WHAT IS REQUIRED - In the listing below, format the lines starting with the one containing "From a real-world perspective, does suede" and going on through the one containing "No, from a real-world" as a JSON list of strings, one string per line. Leave out blank lines.

RECORDS -
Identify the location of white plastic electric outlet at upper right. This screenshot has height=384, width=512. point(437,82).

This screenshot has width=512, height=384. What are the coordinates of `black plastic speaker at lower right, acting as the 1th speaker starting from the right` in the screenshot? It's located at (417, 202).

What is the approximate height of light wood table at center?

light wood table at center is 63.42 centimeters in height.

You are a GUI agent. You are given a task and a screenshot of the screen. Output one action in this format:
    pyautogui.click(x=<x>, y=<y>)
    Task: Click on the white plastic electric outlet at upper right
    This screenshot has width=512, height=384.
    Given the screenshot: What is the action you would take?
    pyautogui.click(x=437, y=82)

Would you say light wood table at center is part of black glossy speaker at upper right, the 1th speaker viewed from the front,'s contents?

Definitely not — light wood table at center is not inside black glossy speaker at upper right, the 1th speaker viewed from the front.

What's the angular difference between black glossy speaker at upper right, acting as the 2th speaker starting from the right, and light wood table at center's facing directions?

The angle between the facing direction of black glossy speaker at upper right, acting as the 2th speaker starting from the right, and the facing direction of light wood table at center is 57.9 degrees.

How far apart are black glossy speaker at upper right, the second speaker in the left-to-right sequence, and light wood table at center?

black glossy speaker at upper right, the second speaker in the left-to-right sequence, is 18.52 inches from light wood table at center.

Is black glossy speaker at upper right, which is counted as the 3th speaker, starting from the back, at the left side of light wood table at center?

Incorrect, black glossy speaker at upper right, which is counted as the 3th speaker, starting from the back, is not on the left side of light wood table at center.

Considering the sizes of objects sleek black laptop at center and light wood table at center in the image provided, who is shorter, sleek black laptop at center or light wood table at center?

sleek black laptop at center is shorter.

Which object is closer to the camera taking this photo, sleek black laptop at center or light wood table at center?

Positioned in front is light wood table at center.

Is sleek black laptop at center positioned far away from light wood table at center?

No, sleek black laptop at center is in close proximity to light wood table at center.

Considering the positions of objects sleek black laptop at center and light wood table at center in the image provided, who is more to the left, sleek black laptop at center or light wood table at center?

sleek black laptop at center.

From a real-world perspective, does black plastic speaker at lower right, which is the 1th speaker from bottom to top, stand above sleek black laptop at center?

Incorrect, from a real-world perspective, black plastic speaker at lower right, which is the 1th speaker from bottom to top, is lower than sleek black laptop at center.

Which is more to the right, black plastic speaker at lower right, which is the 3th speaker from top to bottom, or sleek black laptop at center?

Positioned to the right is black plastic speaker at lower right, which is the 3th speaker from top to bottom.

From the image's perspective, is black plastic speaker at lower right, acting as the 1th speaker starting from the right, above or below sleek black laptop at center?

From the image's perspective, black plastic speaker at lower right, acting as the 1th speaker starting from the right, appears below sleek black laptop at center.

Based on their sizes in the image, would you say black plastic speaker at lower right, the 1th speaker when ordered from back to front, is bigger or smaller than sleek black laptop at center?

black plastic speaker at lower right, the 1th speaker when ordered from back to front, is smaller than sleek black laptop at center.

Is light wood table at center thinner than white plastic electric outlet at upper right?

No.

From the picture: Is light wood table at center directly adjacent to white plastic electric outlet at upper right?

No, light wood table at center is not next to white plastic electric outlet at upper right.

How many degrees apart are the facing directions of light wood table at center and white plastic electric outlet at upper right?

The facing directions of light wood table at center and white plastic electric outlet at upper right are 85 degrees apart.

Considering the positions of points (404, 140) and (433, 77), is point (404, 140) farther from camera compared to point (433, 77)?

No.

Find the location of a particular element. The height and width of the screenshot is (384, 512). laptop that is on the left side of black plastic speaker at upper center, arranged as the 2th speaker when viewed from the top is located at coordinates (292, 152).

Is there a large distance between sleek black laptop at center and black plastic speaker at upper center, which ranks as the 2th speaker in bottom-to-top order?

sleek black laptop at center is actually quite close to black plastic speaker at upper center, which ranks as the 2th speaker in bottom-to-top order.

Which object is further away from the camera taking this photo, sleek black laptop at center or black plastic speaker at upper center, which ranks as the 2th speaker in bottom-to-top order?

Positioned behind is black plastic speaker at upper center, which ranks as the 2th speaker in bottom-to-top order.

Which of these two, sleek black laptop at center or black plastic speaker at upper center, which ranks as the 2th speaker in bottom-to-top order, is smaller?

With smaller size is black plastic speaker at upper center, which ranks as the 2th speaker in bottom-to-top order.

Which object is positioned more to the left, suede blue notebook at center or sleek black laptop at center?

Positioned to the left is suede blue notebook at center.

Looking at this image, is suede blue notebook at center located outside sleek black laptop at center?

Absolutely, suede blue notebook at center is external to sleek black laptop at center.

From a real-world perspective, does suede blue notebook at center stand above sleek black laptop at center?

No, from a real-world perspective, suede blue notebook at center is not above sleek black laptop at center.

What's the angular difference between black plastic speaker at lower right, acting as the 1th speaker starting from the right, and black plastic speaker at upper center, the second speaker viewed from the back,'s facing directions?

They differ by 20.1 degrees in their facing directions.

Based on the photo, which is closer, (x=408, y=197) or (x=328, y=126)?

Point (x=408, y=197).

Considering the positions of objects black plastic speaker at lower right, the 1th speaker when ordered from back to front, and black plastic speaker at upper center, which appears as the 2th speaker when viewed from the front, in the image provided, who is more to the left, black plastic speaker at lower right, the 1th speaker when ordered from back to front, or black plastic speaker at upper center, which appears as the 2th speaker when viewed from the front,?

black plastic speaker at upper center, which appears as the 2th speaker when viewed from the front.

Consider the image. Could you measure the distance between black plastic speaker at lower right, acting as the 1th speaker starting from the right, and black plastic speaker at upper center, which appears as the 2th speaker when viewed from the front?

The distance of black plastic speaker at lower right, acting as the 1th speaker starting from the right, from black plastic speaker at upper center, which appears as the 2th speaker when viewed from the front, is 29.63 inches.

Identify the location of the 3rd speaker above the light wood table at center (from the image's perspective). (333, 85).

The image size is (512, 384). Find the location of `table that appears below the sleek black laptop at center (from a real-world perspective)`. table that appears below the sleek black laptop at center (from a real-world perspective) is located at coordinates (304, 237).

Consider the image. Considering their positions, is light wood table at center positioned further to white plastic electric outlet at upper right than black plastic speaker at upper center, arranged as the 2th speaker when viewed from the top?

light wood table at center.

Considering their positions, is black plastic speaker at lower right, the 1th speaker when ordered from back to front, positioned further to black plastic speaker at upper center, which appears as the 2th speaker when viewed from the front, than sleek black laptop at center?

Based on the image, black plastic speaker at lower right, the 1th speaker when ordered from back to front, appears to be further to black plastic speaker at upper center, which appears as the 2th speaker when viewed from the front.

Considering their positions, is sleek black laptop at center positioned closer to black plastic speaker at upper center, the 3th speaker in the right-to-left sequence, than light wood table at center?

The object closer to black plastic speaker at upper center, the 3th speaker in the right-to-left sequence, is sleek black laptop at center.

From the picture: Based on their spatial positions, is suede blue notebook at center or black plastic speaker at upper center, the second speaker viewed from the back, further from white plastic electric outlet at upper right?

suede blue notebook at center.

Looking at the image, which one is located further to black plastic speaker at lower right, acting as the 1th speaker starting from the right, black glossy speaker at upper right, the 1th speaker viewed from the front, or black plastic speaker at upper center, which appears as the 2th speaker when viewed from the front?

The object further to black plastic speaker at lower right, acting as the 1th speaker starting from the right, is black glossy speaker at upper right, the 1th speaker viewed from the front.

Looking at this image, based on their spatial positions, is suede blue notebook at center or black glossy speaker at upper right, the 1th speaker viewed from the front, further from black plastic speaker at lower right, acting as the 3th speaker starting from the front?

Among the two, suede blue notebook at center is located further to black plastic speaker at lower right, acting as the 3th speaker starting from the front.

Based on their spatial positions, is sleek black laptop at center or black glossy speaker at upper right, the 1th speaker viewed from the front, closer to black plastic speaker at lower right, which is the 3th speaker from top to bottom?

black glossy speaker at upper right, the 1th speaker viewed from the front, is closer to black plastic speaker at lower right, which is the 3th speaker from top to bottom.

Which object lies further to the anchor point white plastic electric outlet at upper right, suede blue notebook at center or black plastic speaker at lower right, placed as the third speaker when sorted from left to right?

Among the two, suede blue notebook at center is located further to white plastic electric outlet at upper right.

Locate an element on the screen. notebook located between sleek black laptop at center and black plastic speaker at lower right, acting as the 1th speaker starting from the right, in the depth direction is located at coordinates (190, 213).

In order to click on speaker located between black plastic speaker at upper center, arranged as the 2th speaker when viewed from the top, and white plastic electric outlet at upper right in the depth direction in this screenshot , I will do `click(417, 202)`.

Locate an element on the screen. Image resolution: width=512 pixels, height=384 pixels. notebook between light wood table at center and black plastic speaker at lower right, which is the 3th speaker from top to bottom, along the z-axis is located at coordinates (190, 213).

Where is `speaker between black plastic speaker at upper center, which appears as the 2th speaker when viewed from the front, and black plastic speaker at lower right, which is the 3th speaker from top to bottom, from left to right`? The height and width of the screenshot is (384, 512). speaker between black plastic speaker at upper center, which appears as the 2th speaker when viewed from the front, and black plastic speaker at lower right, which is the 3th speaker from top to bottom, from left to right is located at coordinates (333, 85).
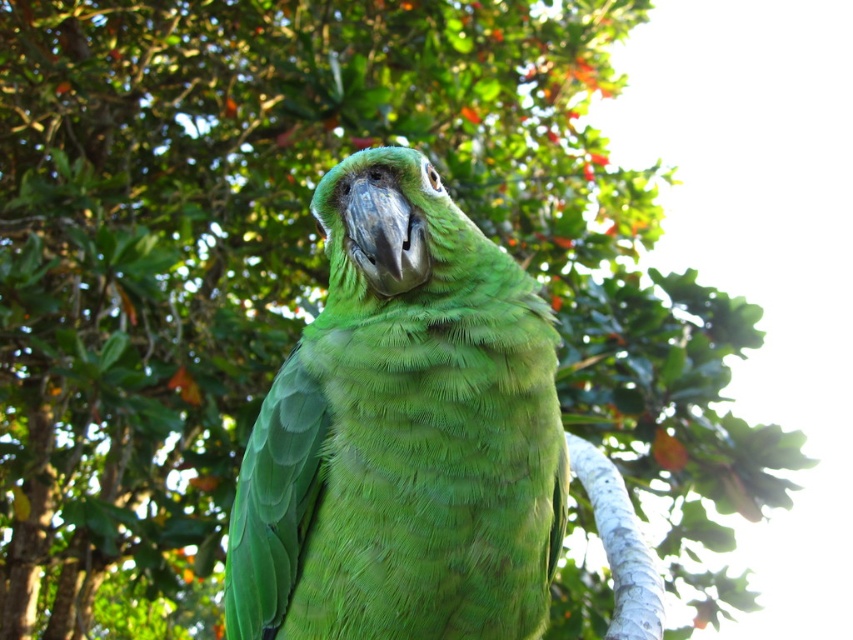
Which is more to the left, green feathered parrot at center or white smooth tree branch at center?

From the viewer's perspective, green feathered parrot at center appears more on the left side.

Who is lower down, green feathered parrot at center or white smooth tree branch at center?

white smooth tree branch at center is below.

Is point (386, 262) less distant than point (631, 632)?

Yes, it is.

The height and width of the screenshot is (640, 853). What are the coordinates of `green feathered parrot at center` in the screenshot? It's located at (403, 433).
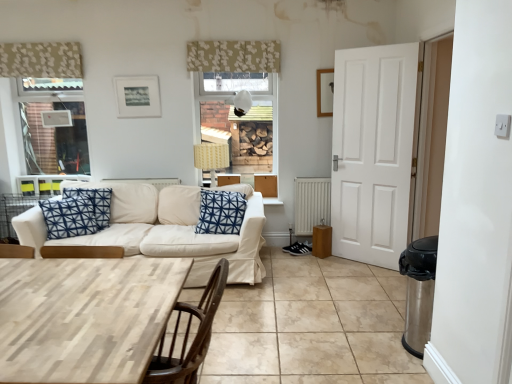
In order to click on free point above floral fabric curtain at upper center, which is the first curtain in right-to-left order (from a real-world perspective) in this screenshot , I will do `click(228, 40)`.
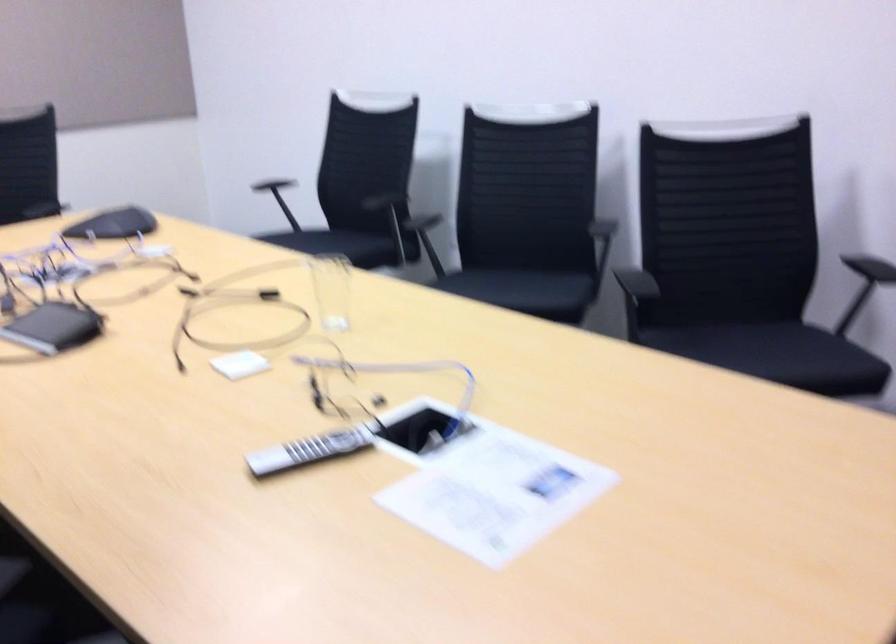
Where would you tap the black tablet? Please return your answer as a coordinate pair (x, y).

(419, 430)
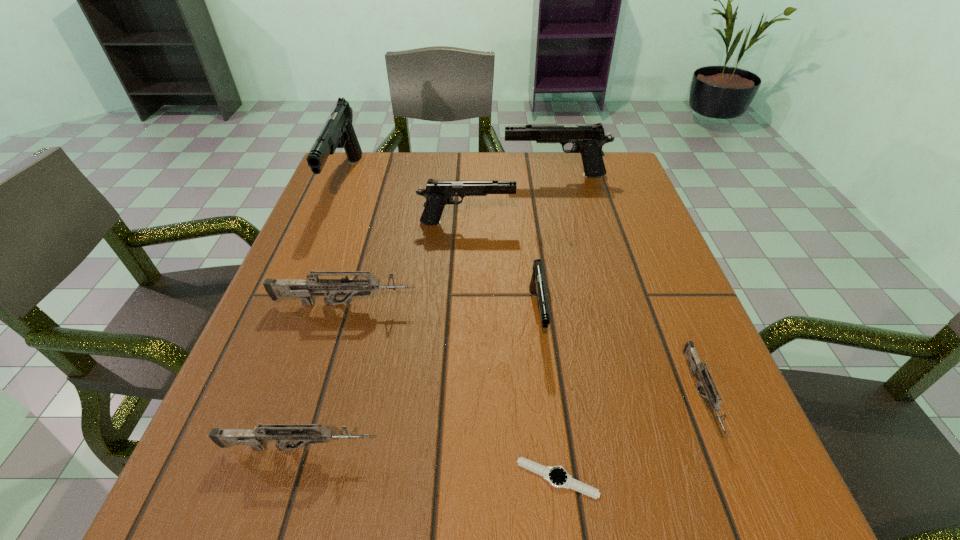
Identify the location of grey gun that is the closest to the shortest gun. (303, 288).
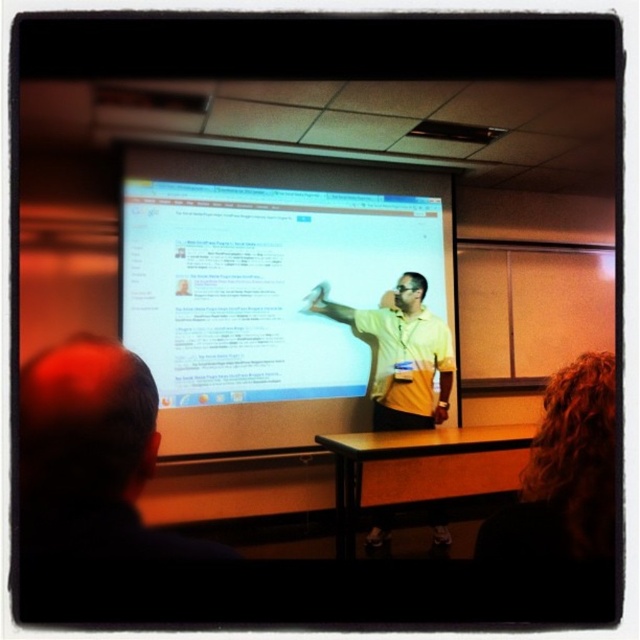
Question: Can you confirm if white glossy projection screen at center is positioned above curly hair at upper right?

Choices:
 (A) no
 (B) yes

Answer: (B)

Question: Does white glossy projection screen at center have a larger size compared to curly hair at upper right?

Choices:
 (A) yes
 (B) no

Answer: (A)

Question: Which point is closer to the camera?

Choices:
 (A) (406, 369)
 (B) (554, 412)
 (C) (330, 349)

Answer: (B)

Question: Does white glossy projection screen at center appear on the left side of curly hair at upper right?

Choices:
 (A) no
 (B) yes

Answer: (B)

Question: Based on their relative distances, which object is nearer to the white glossy projection screen at center?

Choices:
 (A) yellow matte shirt at center
 (B) curly hair at upper right

Answer: (A)

Question: Which point is farther from the camera taking this photo?

Choices:
 (A) (444, 417)
 (B) (209, 417)

Answer: (A)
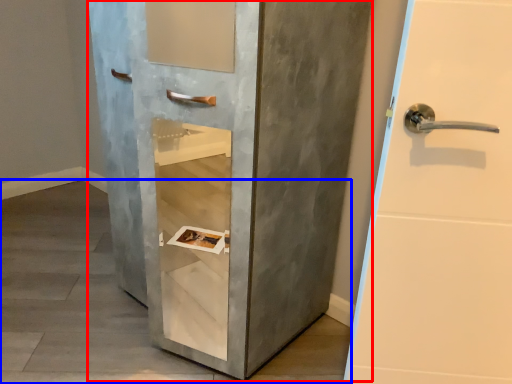
Question: Among these objects, which one is nearest to the camera, door (highlighted by a red box) or concrete (highlighted by a blue box)?

Choices:
 (A) door
 (B) concrete

Answer: (A)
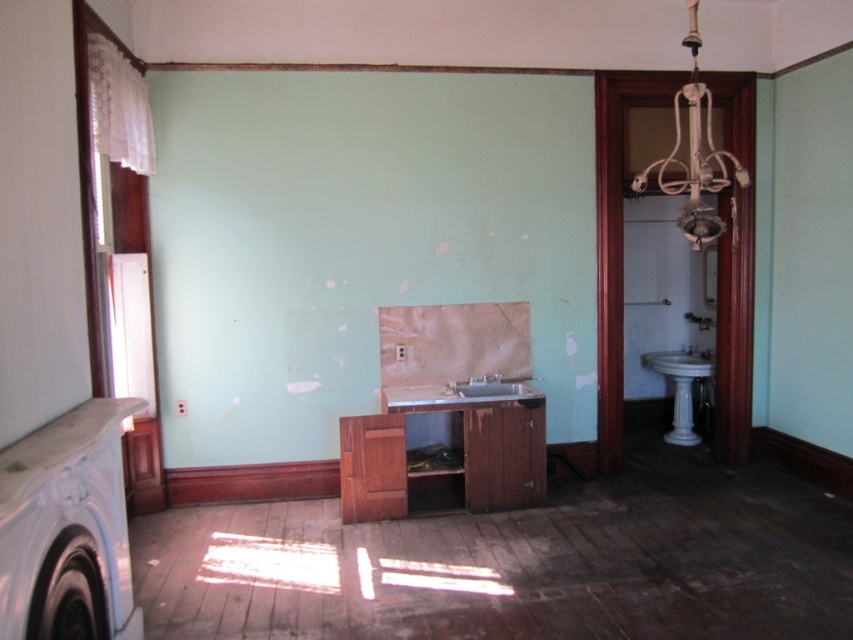
Question: Which of the following is the closest to the observer?

Choices:
 (A) (688, 440)
 (B) (708, 234)
 (C) (500, 378)

Answer: (B)

Question: Does white matte chandelier at upper right appear over white marble pedestal at right?

Choices:
 (A) yes
 (B) no

Answer: (A)

Question: Is white matte chandelier at upper right to the right of matte white sink at center from the viewer's perspective?

Choices:
 (A) yes
 (B) no

Answer: (A)

Question: Considering the real-world distances, which object is closest to the white matte chandelier at upper right?

Choices:
 (A) wooden cabinet at center
 (B) white marble pedestal at right

Answer: (A)

Question: Does wooden cabinet at center have a greater width compared to white matte chandelier at upper right?

Choices:
 (A) yes
 (B) no

Answer: (A)

Question: Which of the following is the farthest from the observer?

Choices:
 (A) (463, 388)
 (B) (512, 420)

Answer: (A)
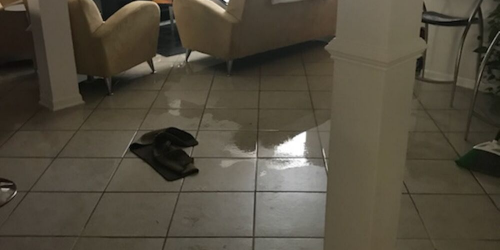
Where is `floor`? The width and height of the screenshot is (500, 250). floor is located at coordinates (227, 140).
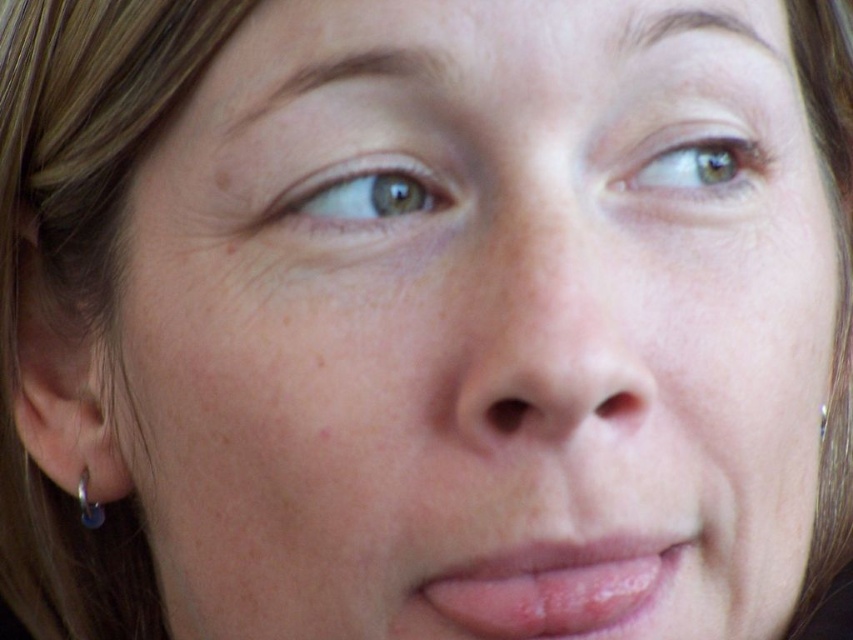
Question: Observing the image, what is the correct spatial positioning of brown matte eye at upper left in reference to silver metallic hoop at left ear?

Choices:
 (A) left
 (B) right

Answer: (A)

Question: Which point appears closest to the camera in this image?

Choices:
 (A) (753, 150)
 (B) (491, 600)
 (C) (398, 157)

Answer: (B)

Question: Which point is closer to the camera taking this photo?

Choices:
 (A) (763, 179)
 (B) (590, 593)
 (C) (416, 202)
 (D) (91, 529)

Answer: (B)

Question: Which of the following is the closest to the observer?

Choices:
 (A) silver metallic hoop at left ear
 (B) smooth skin nose at center
 (C) silver metallic earring at lower left
 (D) brown matte eye at upper left

Answer: (B)

Question: Is smooth skin nose at center wider than brown matte eye at upper left?

Choices:
 (A) no
 (B) yes

Answer: (B)

Question: Does pink glossy lips at center appear under silver metallic earring at lower left?

Choices:
 (A) yes
 (B) no

Answer: (B)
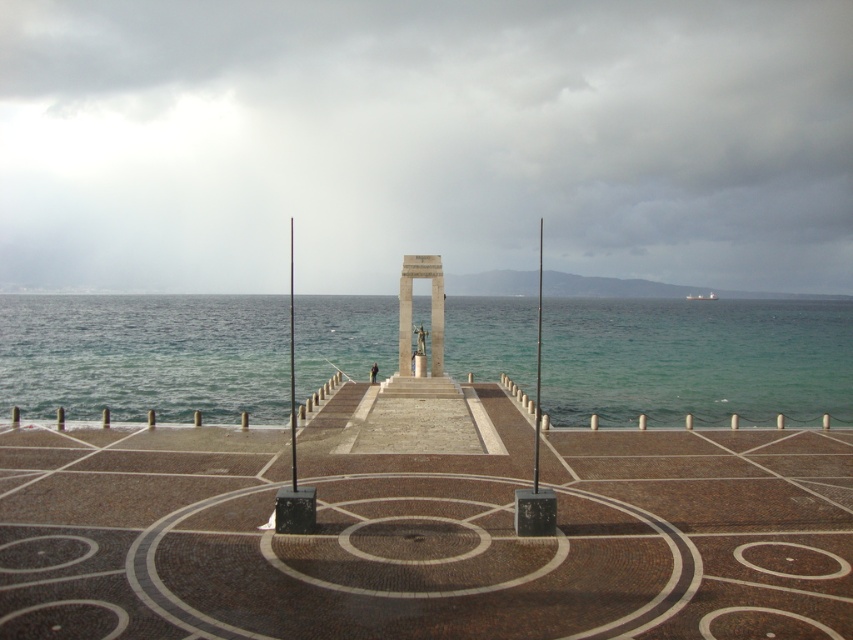
Question: Is brown mosaic dock at center positioned in front of clear blue water at center?

Choices:
 (A) yes
 (B) no

Answer: (A)

Question: Which point is farther to the camera?

Choices:
 (A) polished stone monument at center
 (B) clear blue water at center

Answer: (B)

Question: Can you confirm if brown mosaic dock at center is bigger than clear blue water at center?

Choices:
 (A) no
 (B) yes

Answer: (A)

Question: Among these objects, which one is nearest to the camera?

Choices:
 (A) polished stone monument at center
 (B) clear blue water at center
 (C) brown mosaic dock at center

Answer: (C)

Question: Does clear blue water at center have a larger size compared to polished stone monument at center?

Choices:
 (A) no
 (B) yes

Answer: (B)

Question: Which point is farther from the camera taking this photo?

Choices:
 (A) (247, 20)
 (B) (326, 616)
 (C) (579, 342)

Answer: (A)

TASK OUTPUT -
[
  "From a real-world perspective, does suede blue notebook at center stand above sleek black laptop at center?",
  "No, from a real-world perspective, suede blue notebook at center is not above sleek black laptop at center."
]